Supplied data:
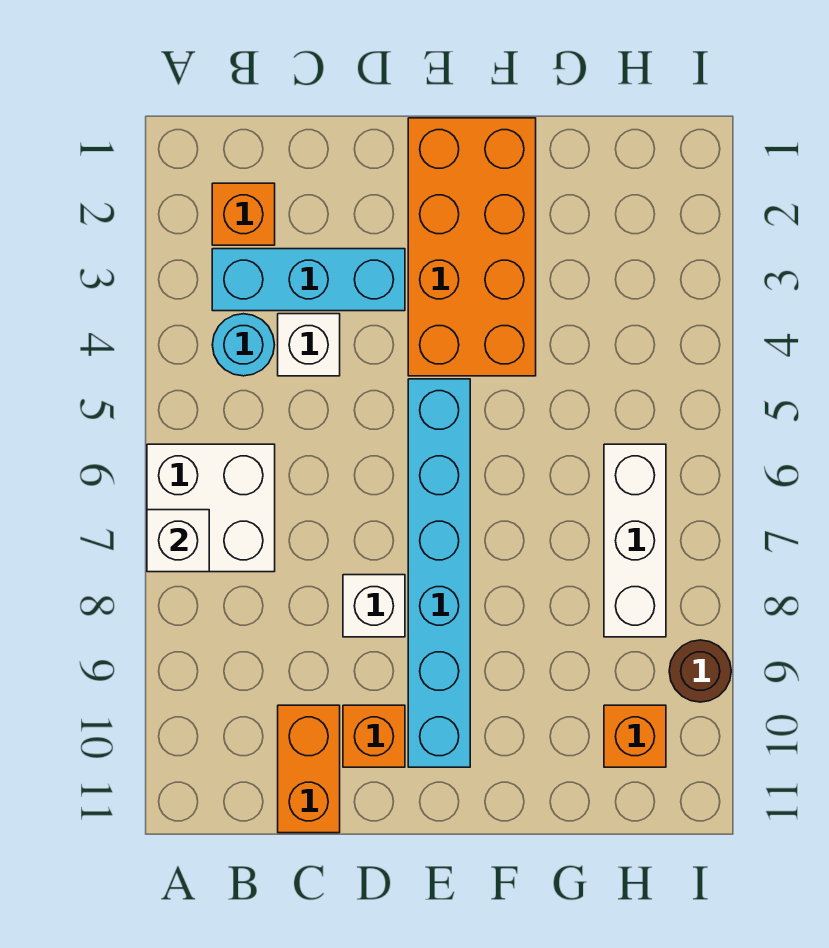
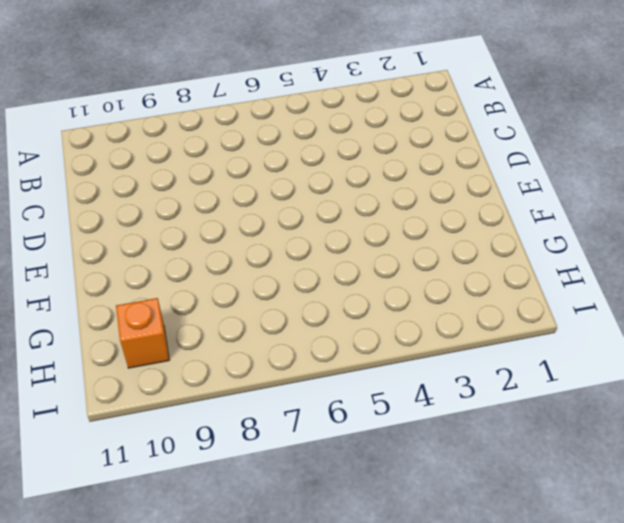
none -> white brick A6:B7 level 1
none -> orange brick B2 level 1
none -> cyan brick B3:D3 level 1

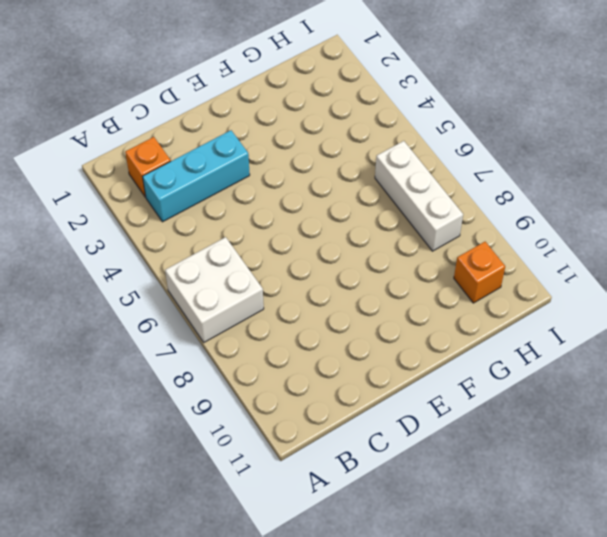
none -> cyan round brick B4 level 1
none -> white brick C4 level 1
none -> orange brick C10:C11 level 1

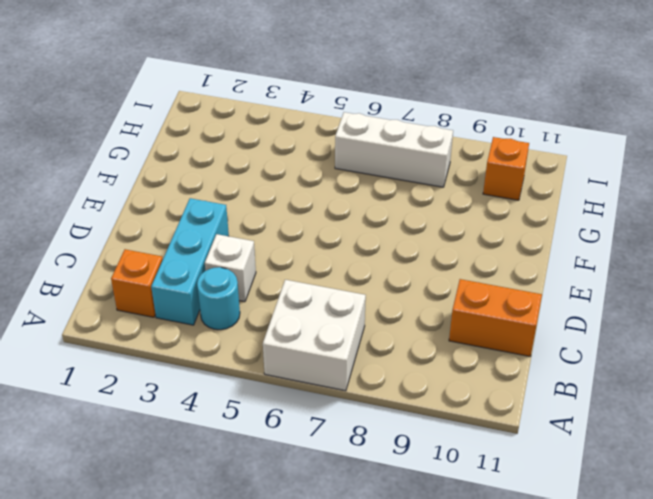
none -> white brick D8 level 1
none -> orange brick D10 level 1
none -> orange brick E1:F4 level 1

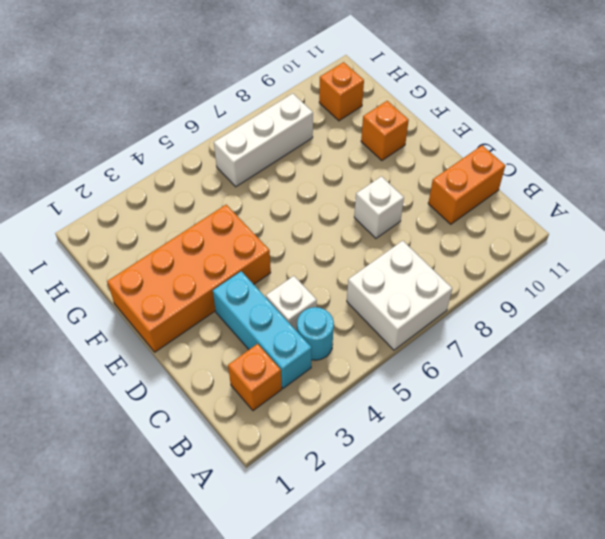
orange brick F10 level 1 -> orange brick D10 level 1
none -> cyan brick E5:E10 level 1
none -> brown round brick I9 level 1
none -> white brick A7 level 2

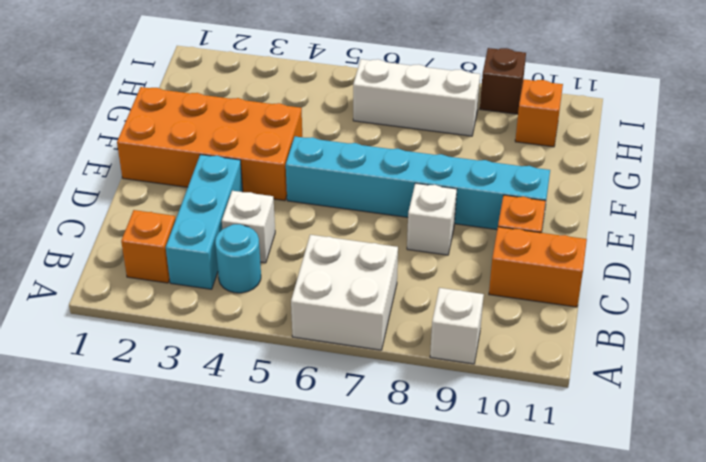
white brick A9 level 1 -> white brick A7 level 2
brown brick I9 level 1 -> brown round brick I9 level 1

---

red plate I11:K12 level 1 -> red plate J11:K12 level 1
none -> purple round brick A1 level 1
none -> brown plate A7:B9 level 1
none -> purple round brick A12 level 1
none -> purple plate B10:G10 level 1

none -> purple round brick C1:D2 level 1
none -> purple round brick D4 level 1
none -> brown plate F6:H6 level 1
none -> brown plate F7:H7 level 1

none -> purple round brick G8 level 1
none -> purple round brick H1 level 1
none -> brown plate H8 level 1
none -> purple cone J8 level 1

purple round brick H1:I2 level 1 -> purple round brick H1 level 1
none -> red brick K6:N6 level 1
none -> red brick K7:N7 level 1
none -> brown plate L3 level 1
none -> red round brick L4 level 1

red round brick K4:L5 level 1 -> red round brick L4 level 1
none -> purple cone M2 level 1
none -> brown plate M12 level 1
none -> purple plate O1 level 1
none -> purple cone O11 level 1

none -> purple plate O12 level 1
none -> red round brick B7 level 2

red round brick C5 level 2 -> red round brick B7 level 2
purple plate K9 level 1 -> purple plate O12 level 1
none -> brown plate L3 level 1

--

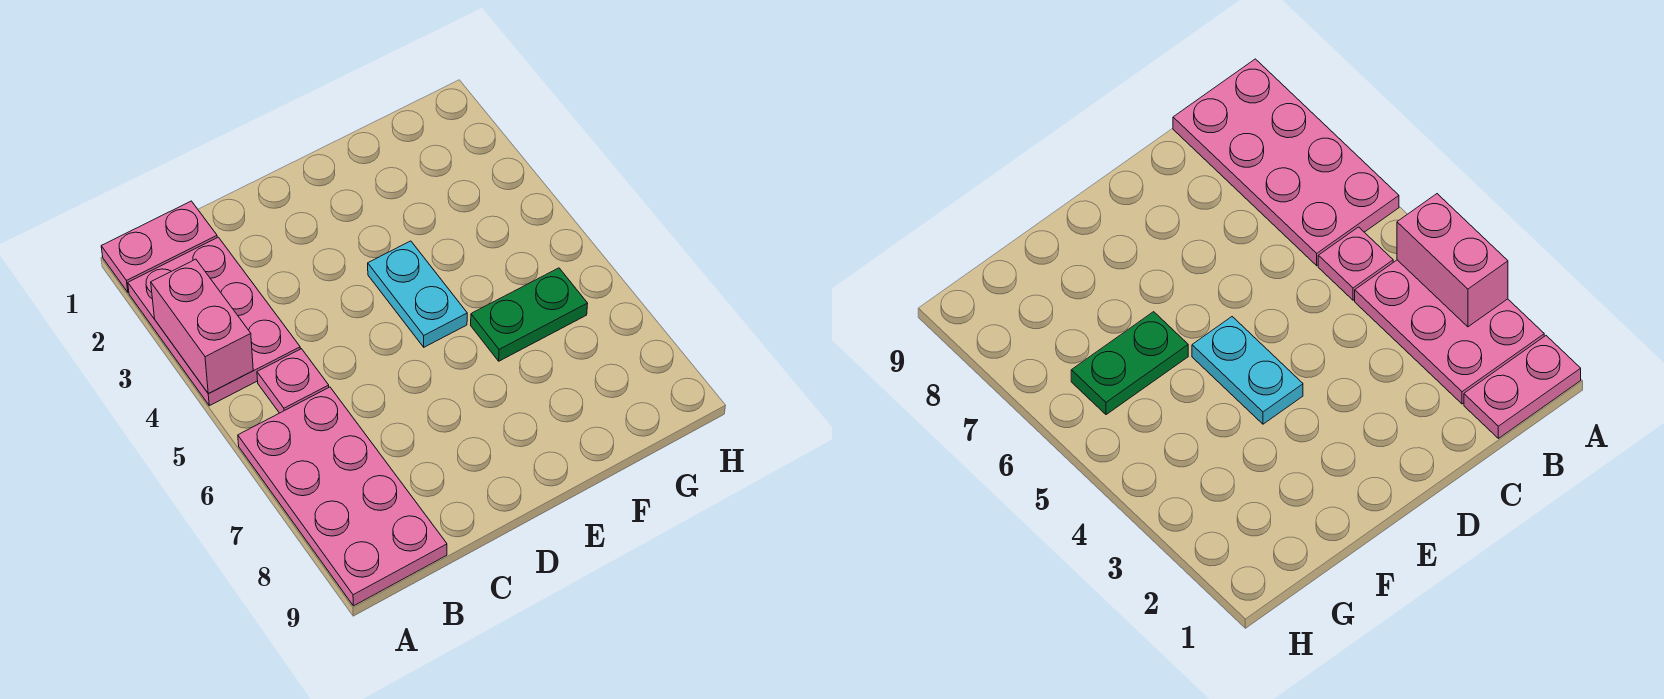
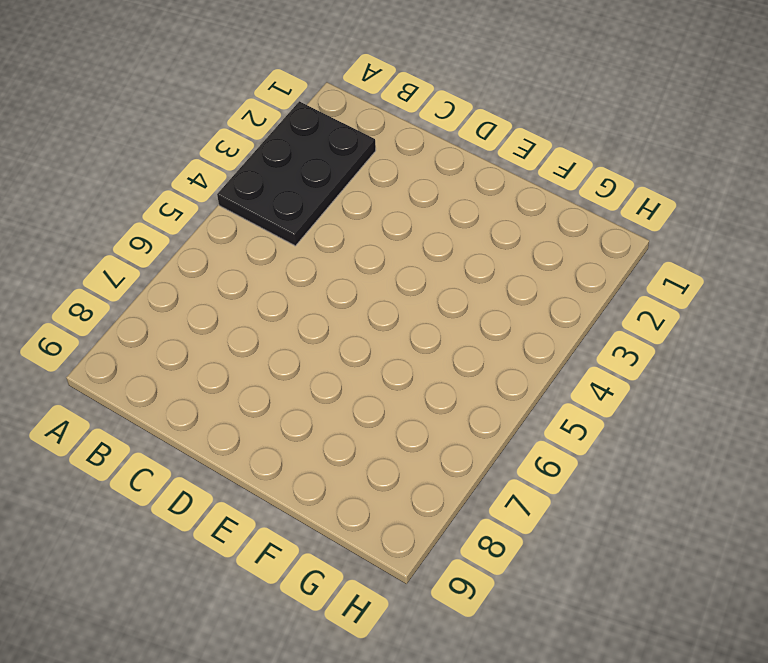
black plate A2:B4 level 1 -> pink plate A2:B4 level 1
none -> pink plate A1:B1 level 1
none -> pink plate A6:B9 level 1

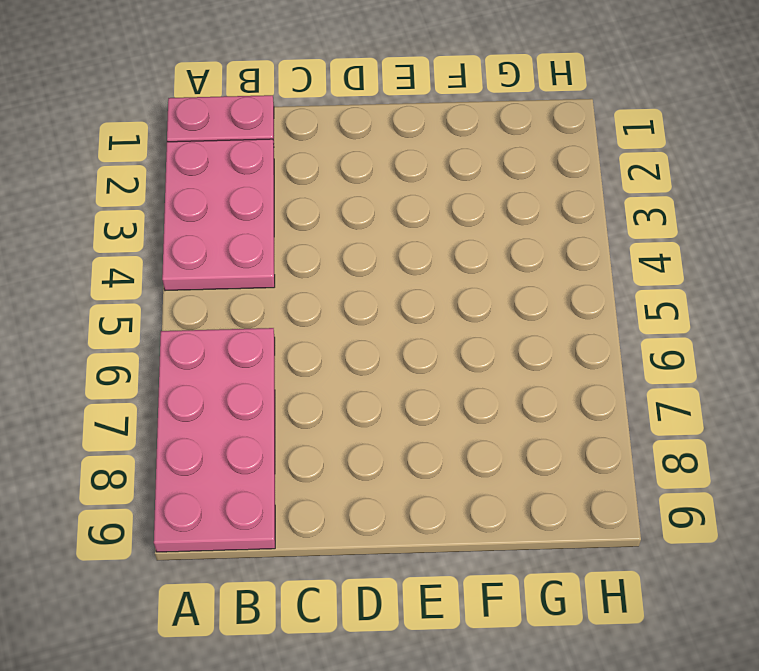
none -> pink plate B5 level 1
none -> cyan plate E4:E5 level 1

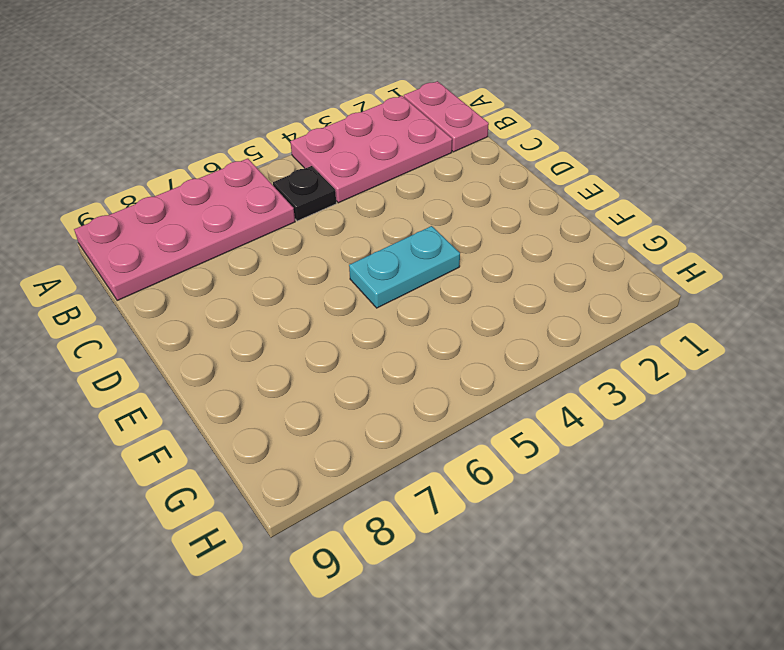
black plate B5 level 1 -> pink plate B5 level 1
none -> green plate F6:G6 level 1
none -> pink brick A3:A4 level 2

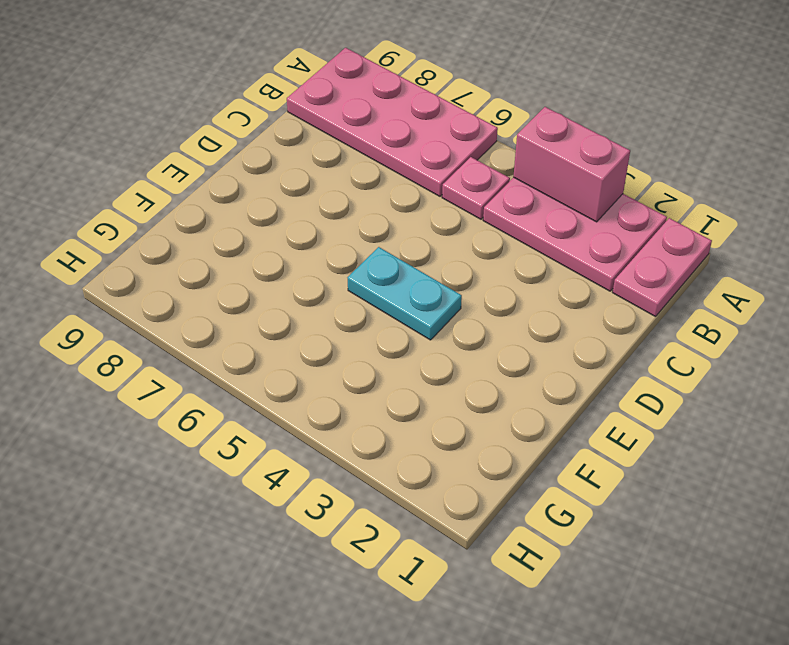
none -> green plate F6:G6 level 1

To do: Line for line, output the entries above from the line with "none -> white brick A6:B7 level 1" to the line with "none -> white brick D8 level 1", both included, and nothing more. Skip pictures.

Solution to the exercise:
none -> white brick A6:B7 level 1
none -> orange brick B2 level 1
none -> cyan brick B3:D3 level 1

none -> cyan round brick B4 level 1
none -> white brick C4 level 1
none -> orange brick C10:C11 level 1

none -> white brick D8 level 1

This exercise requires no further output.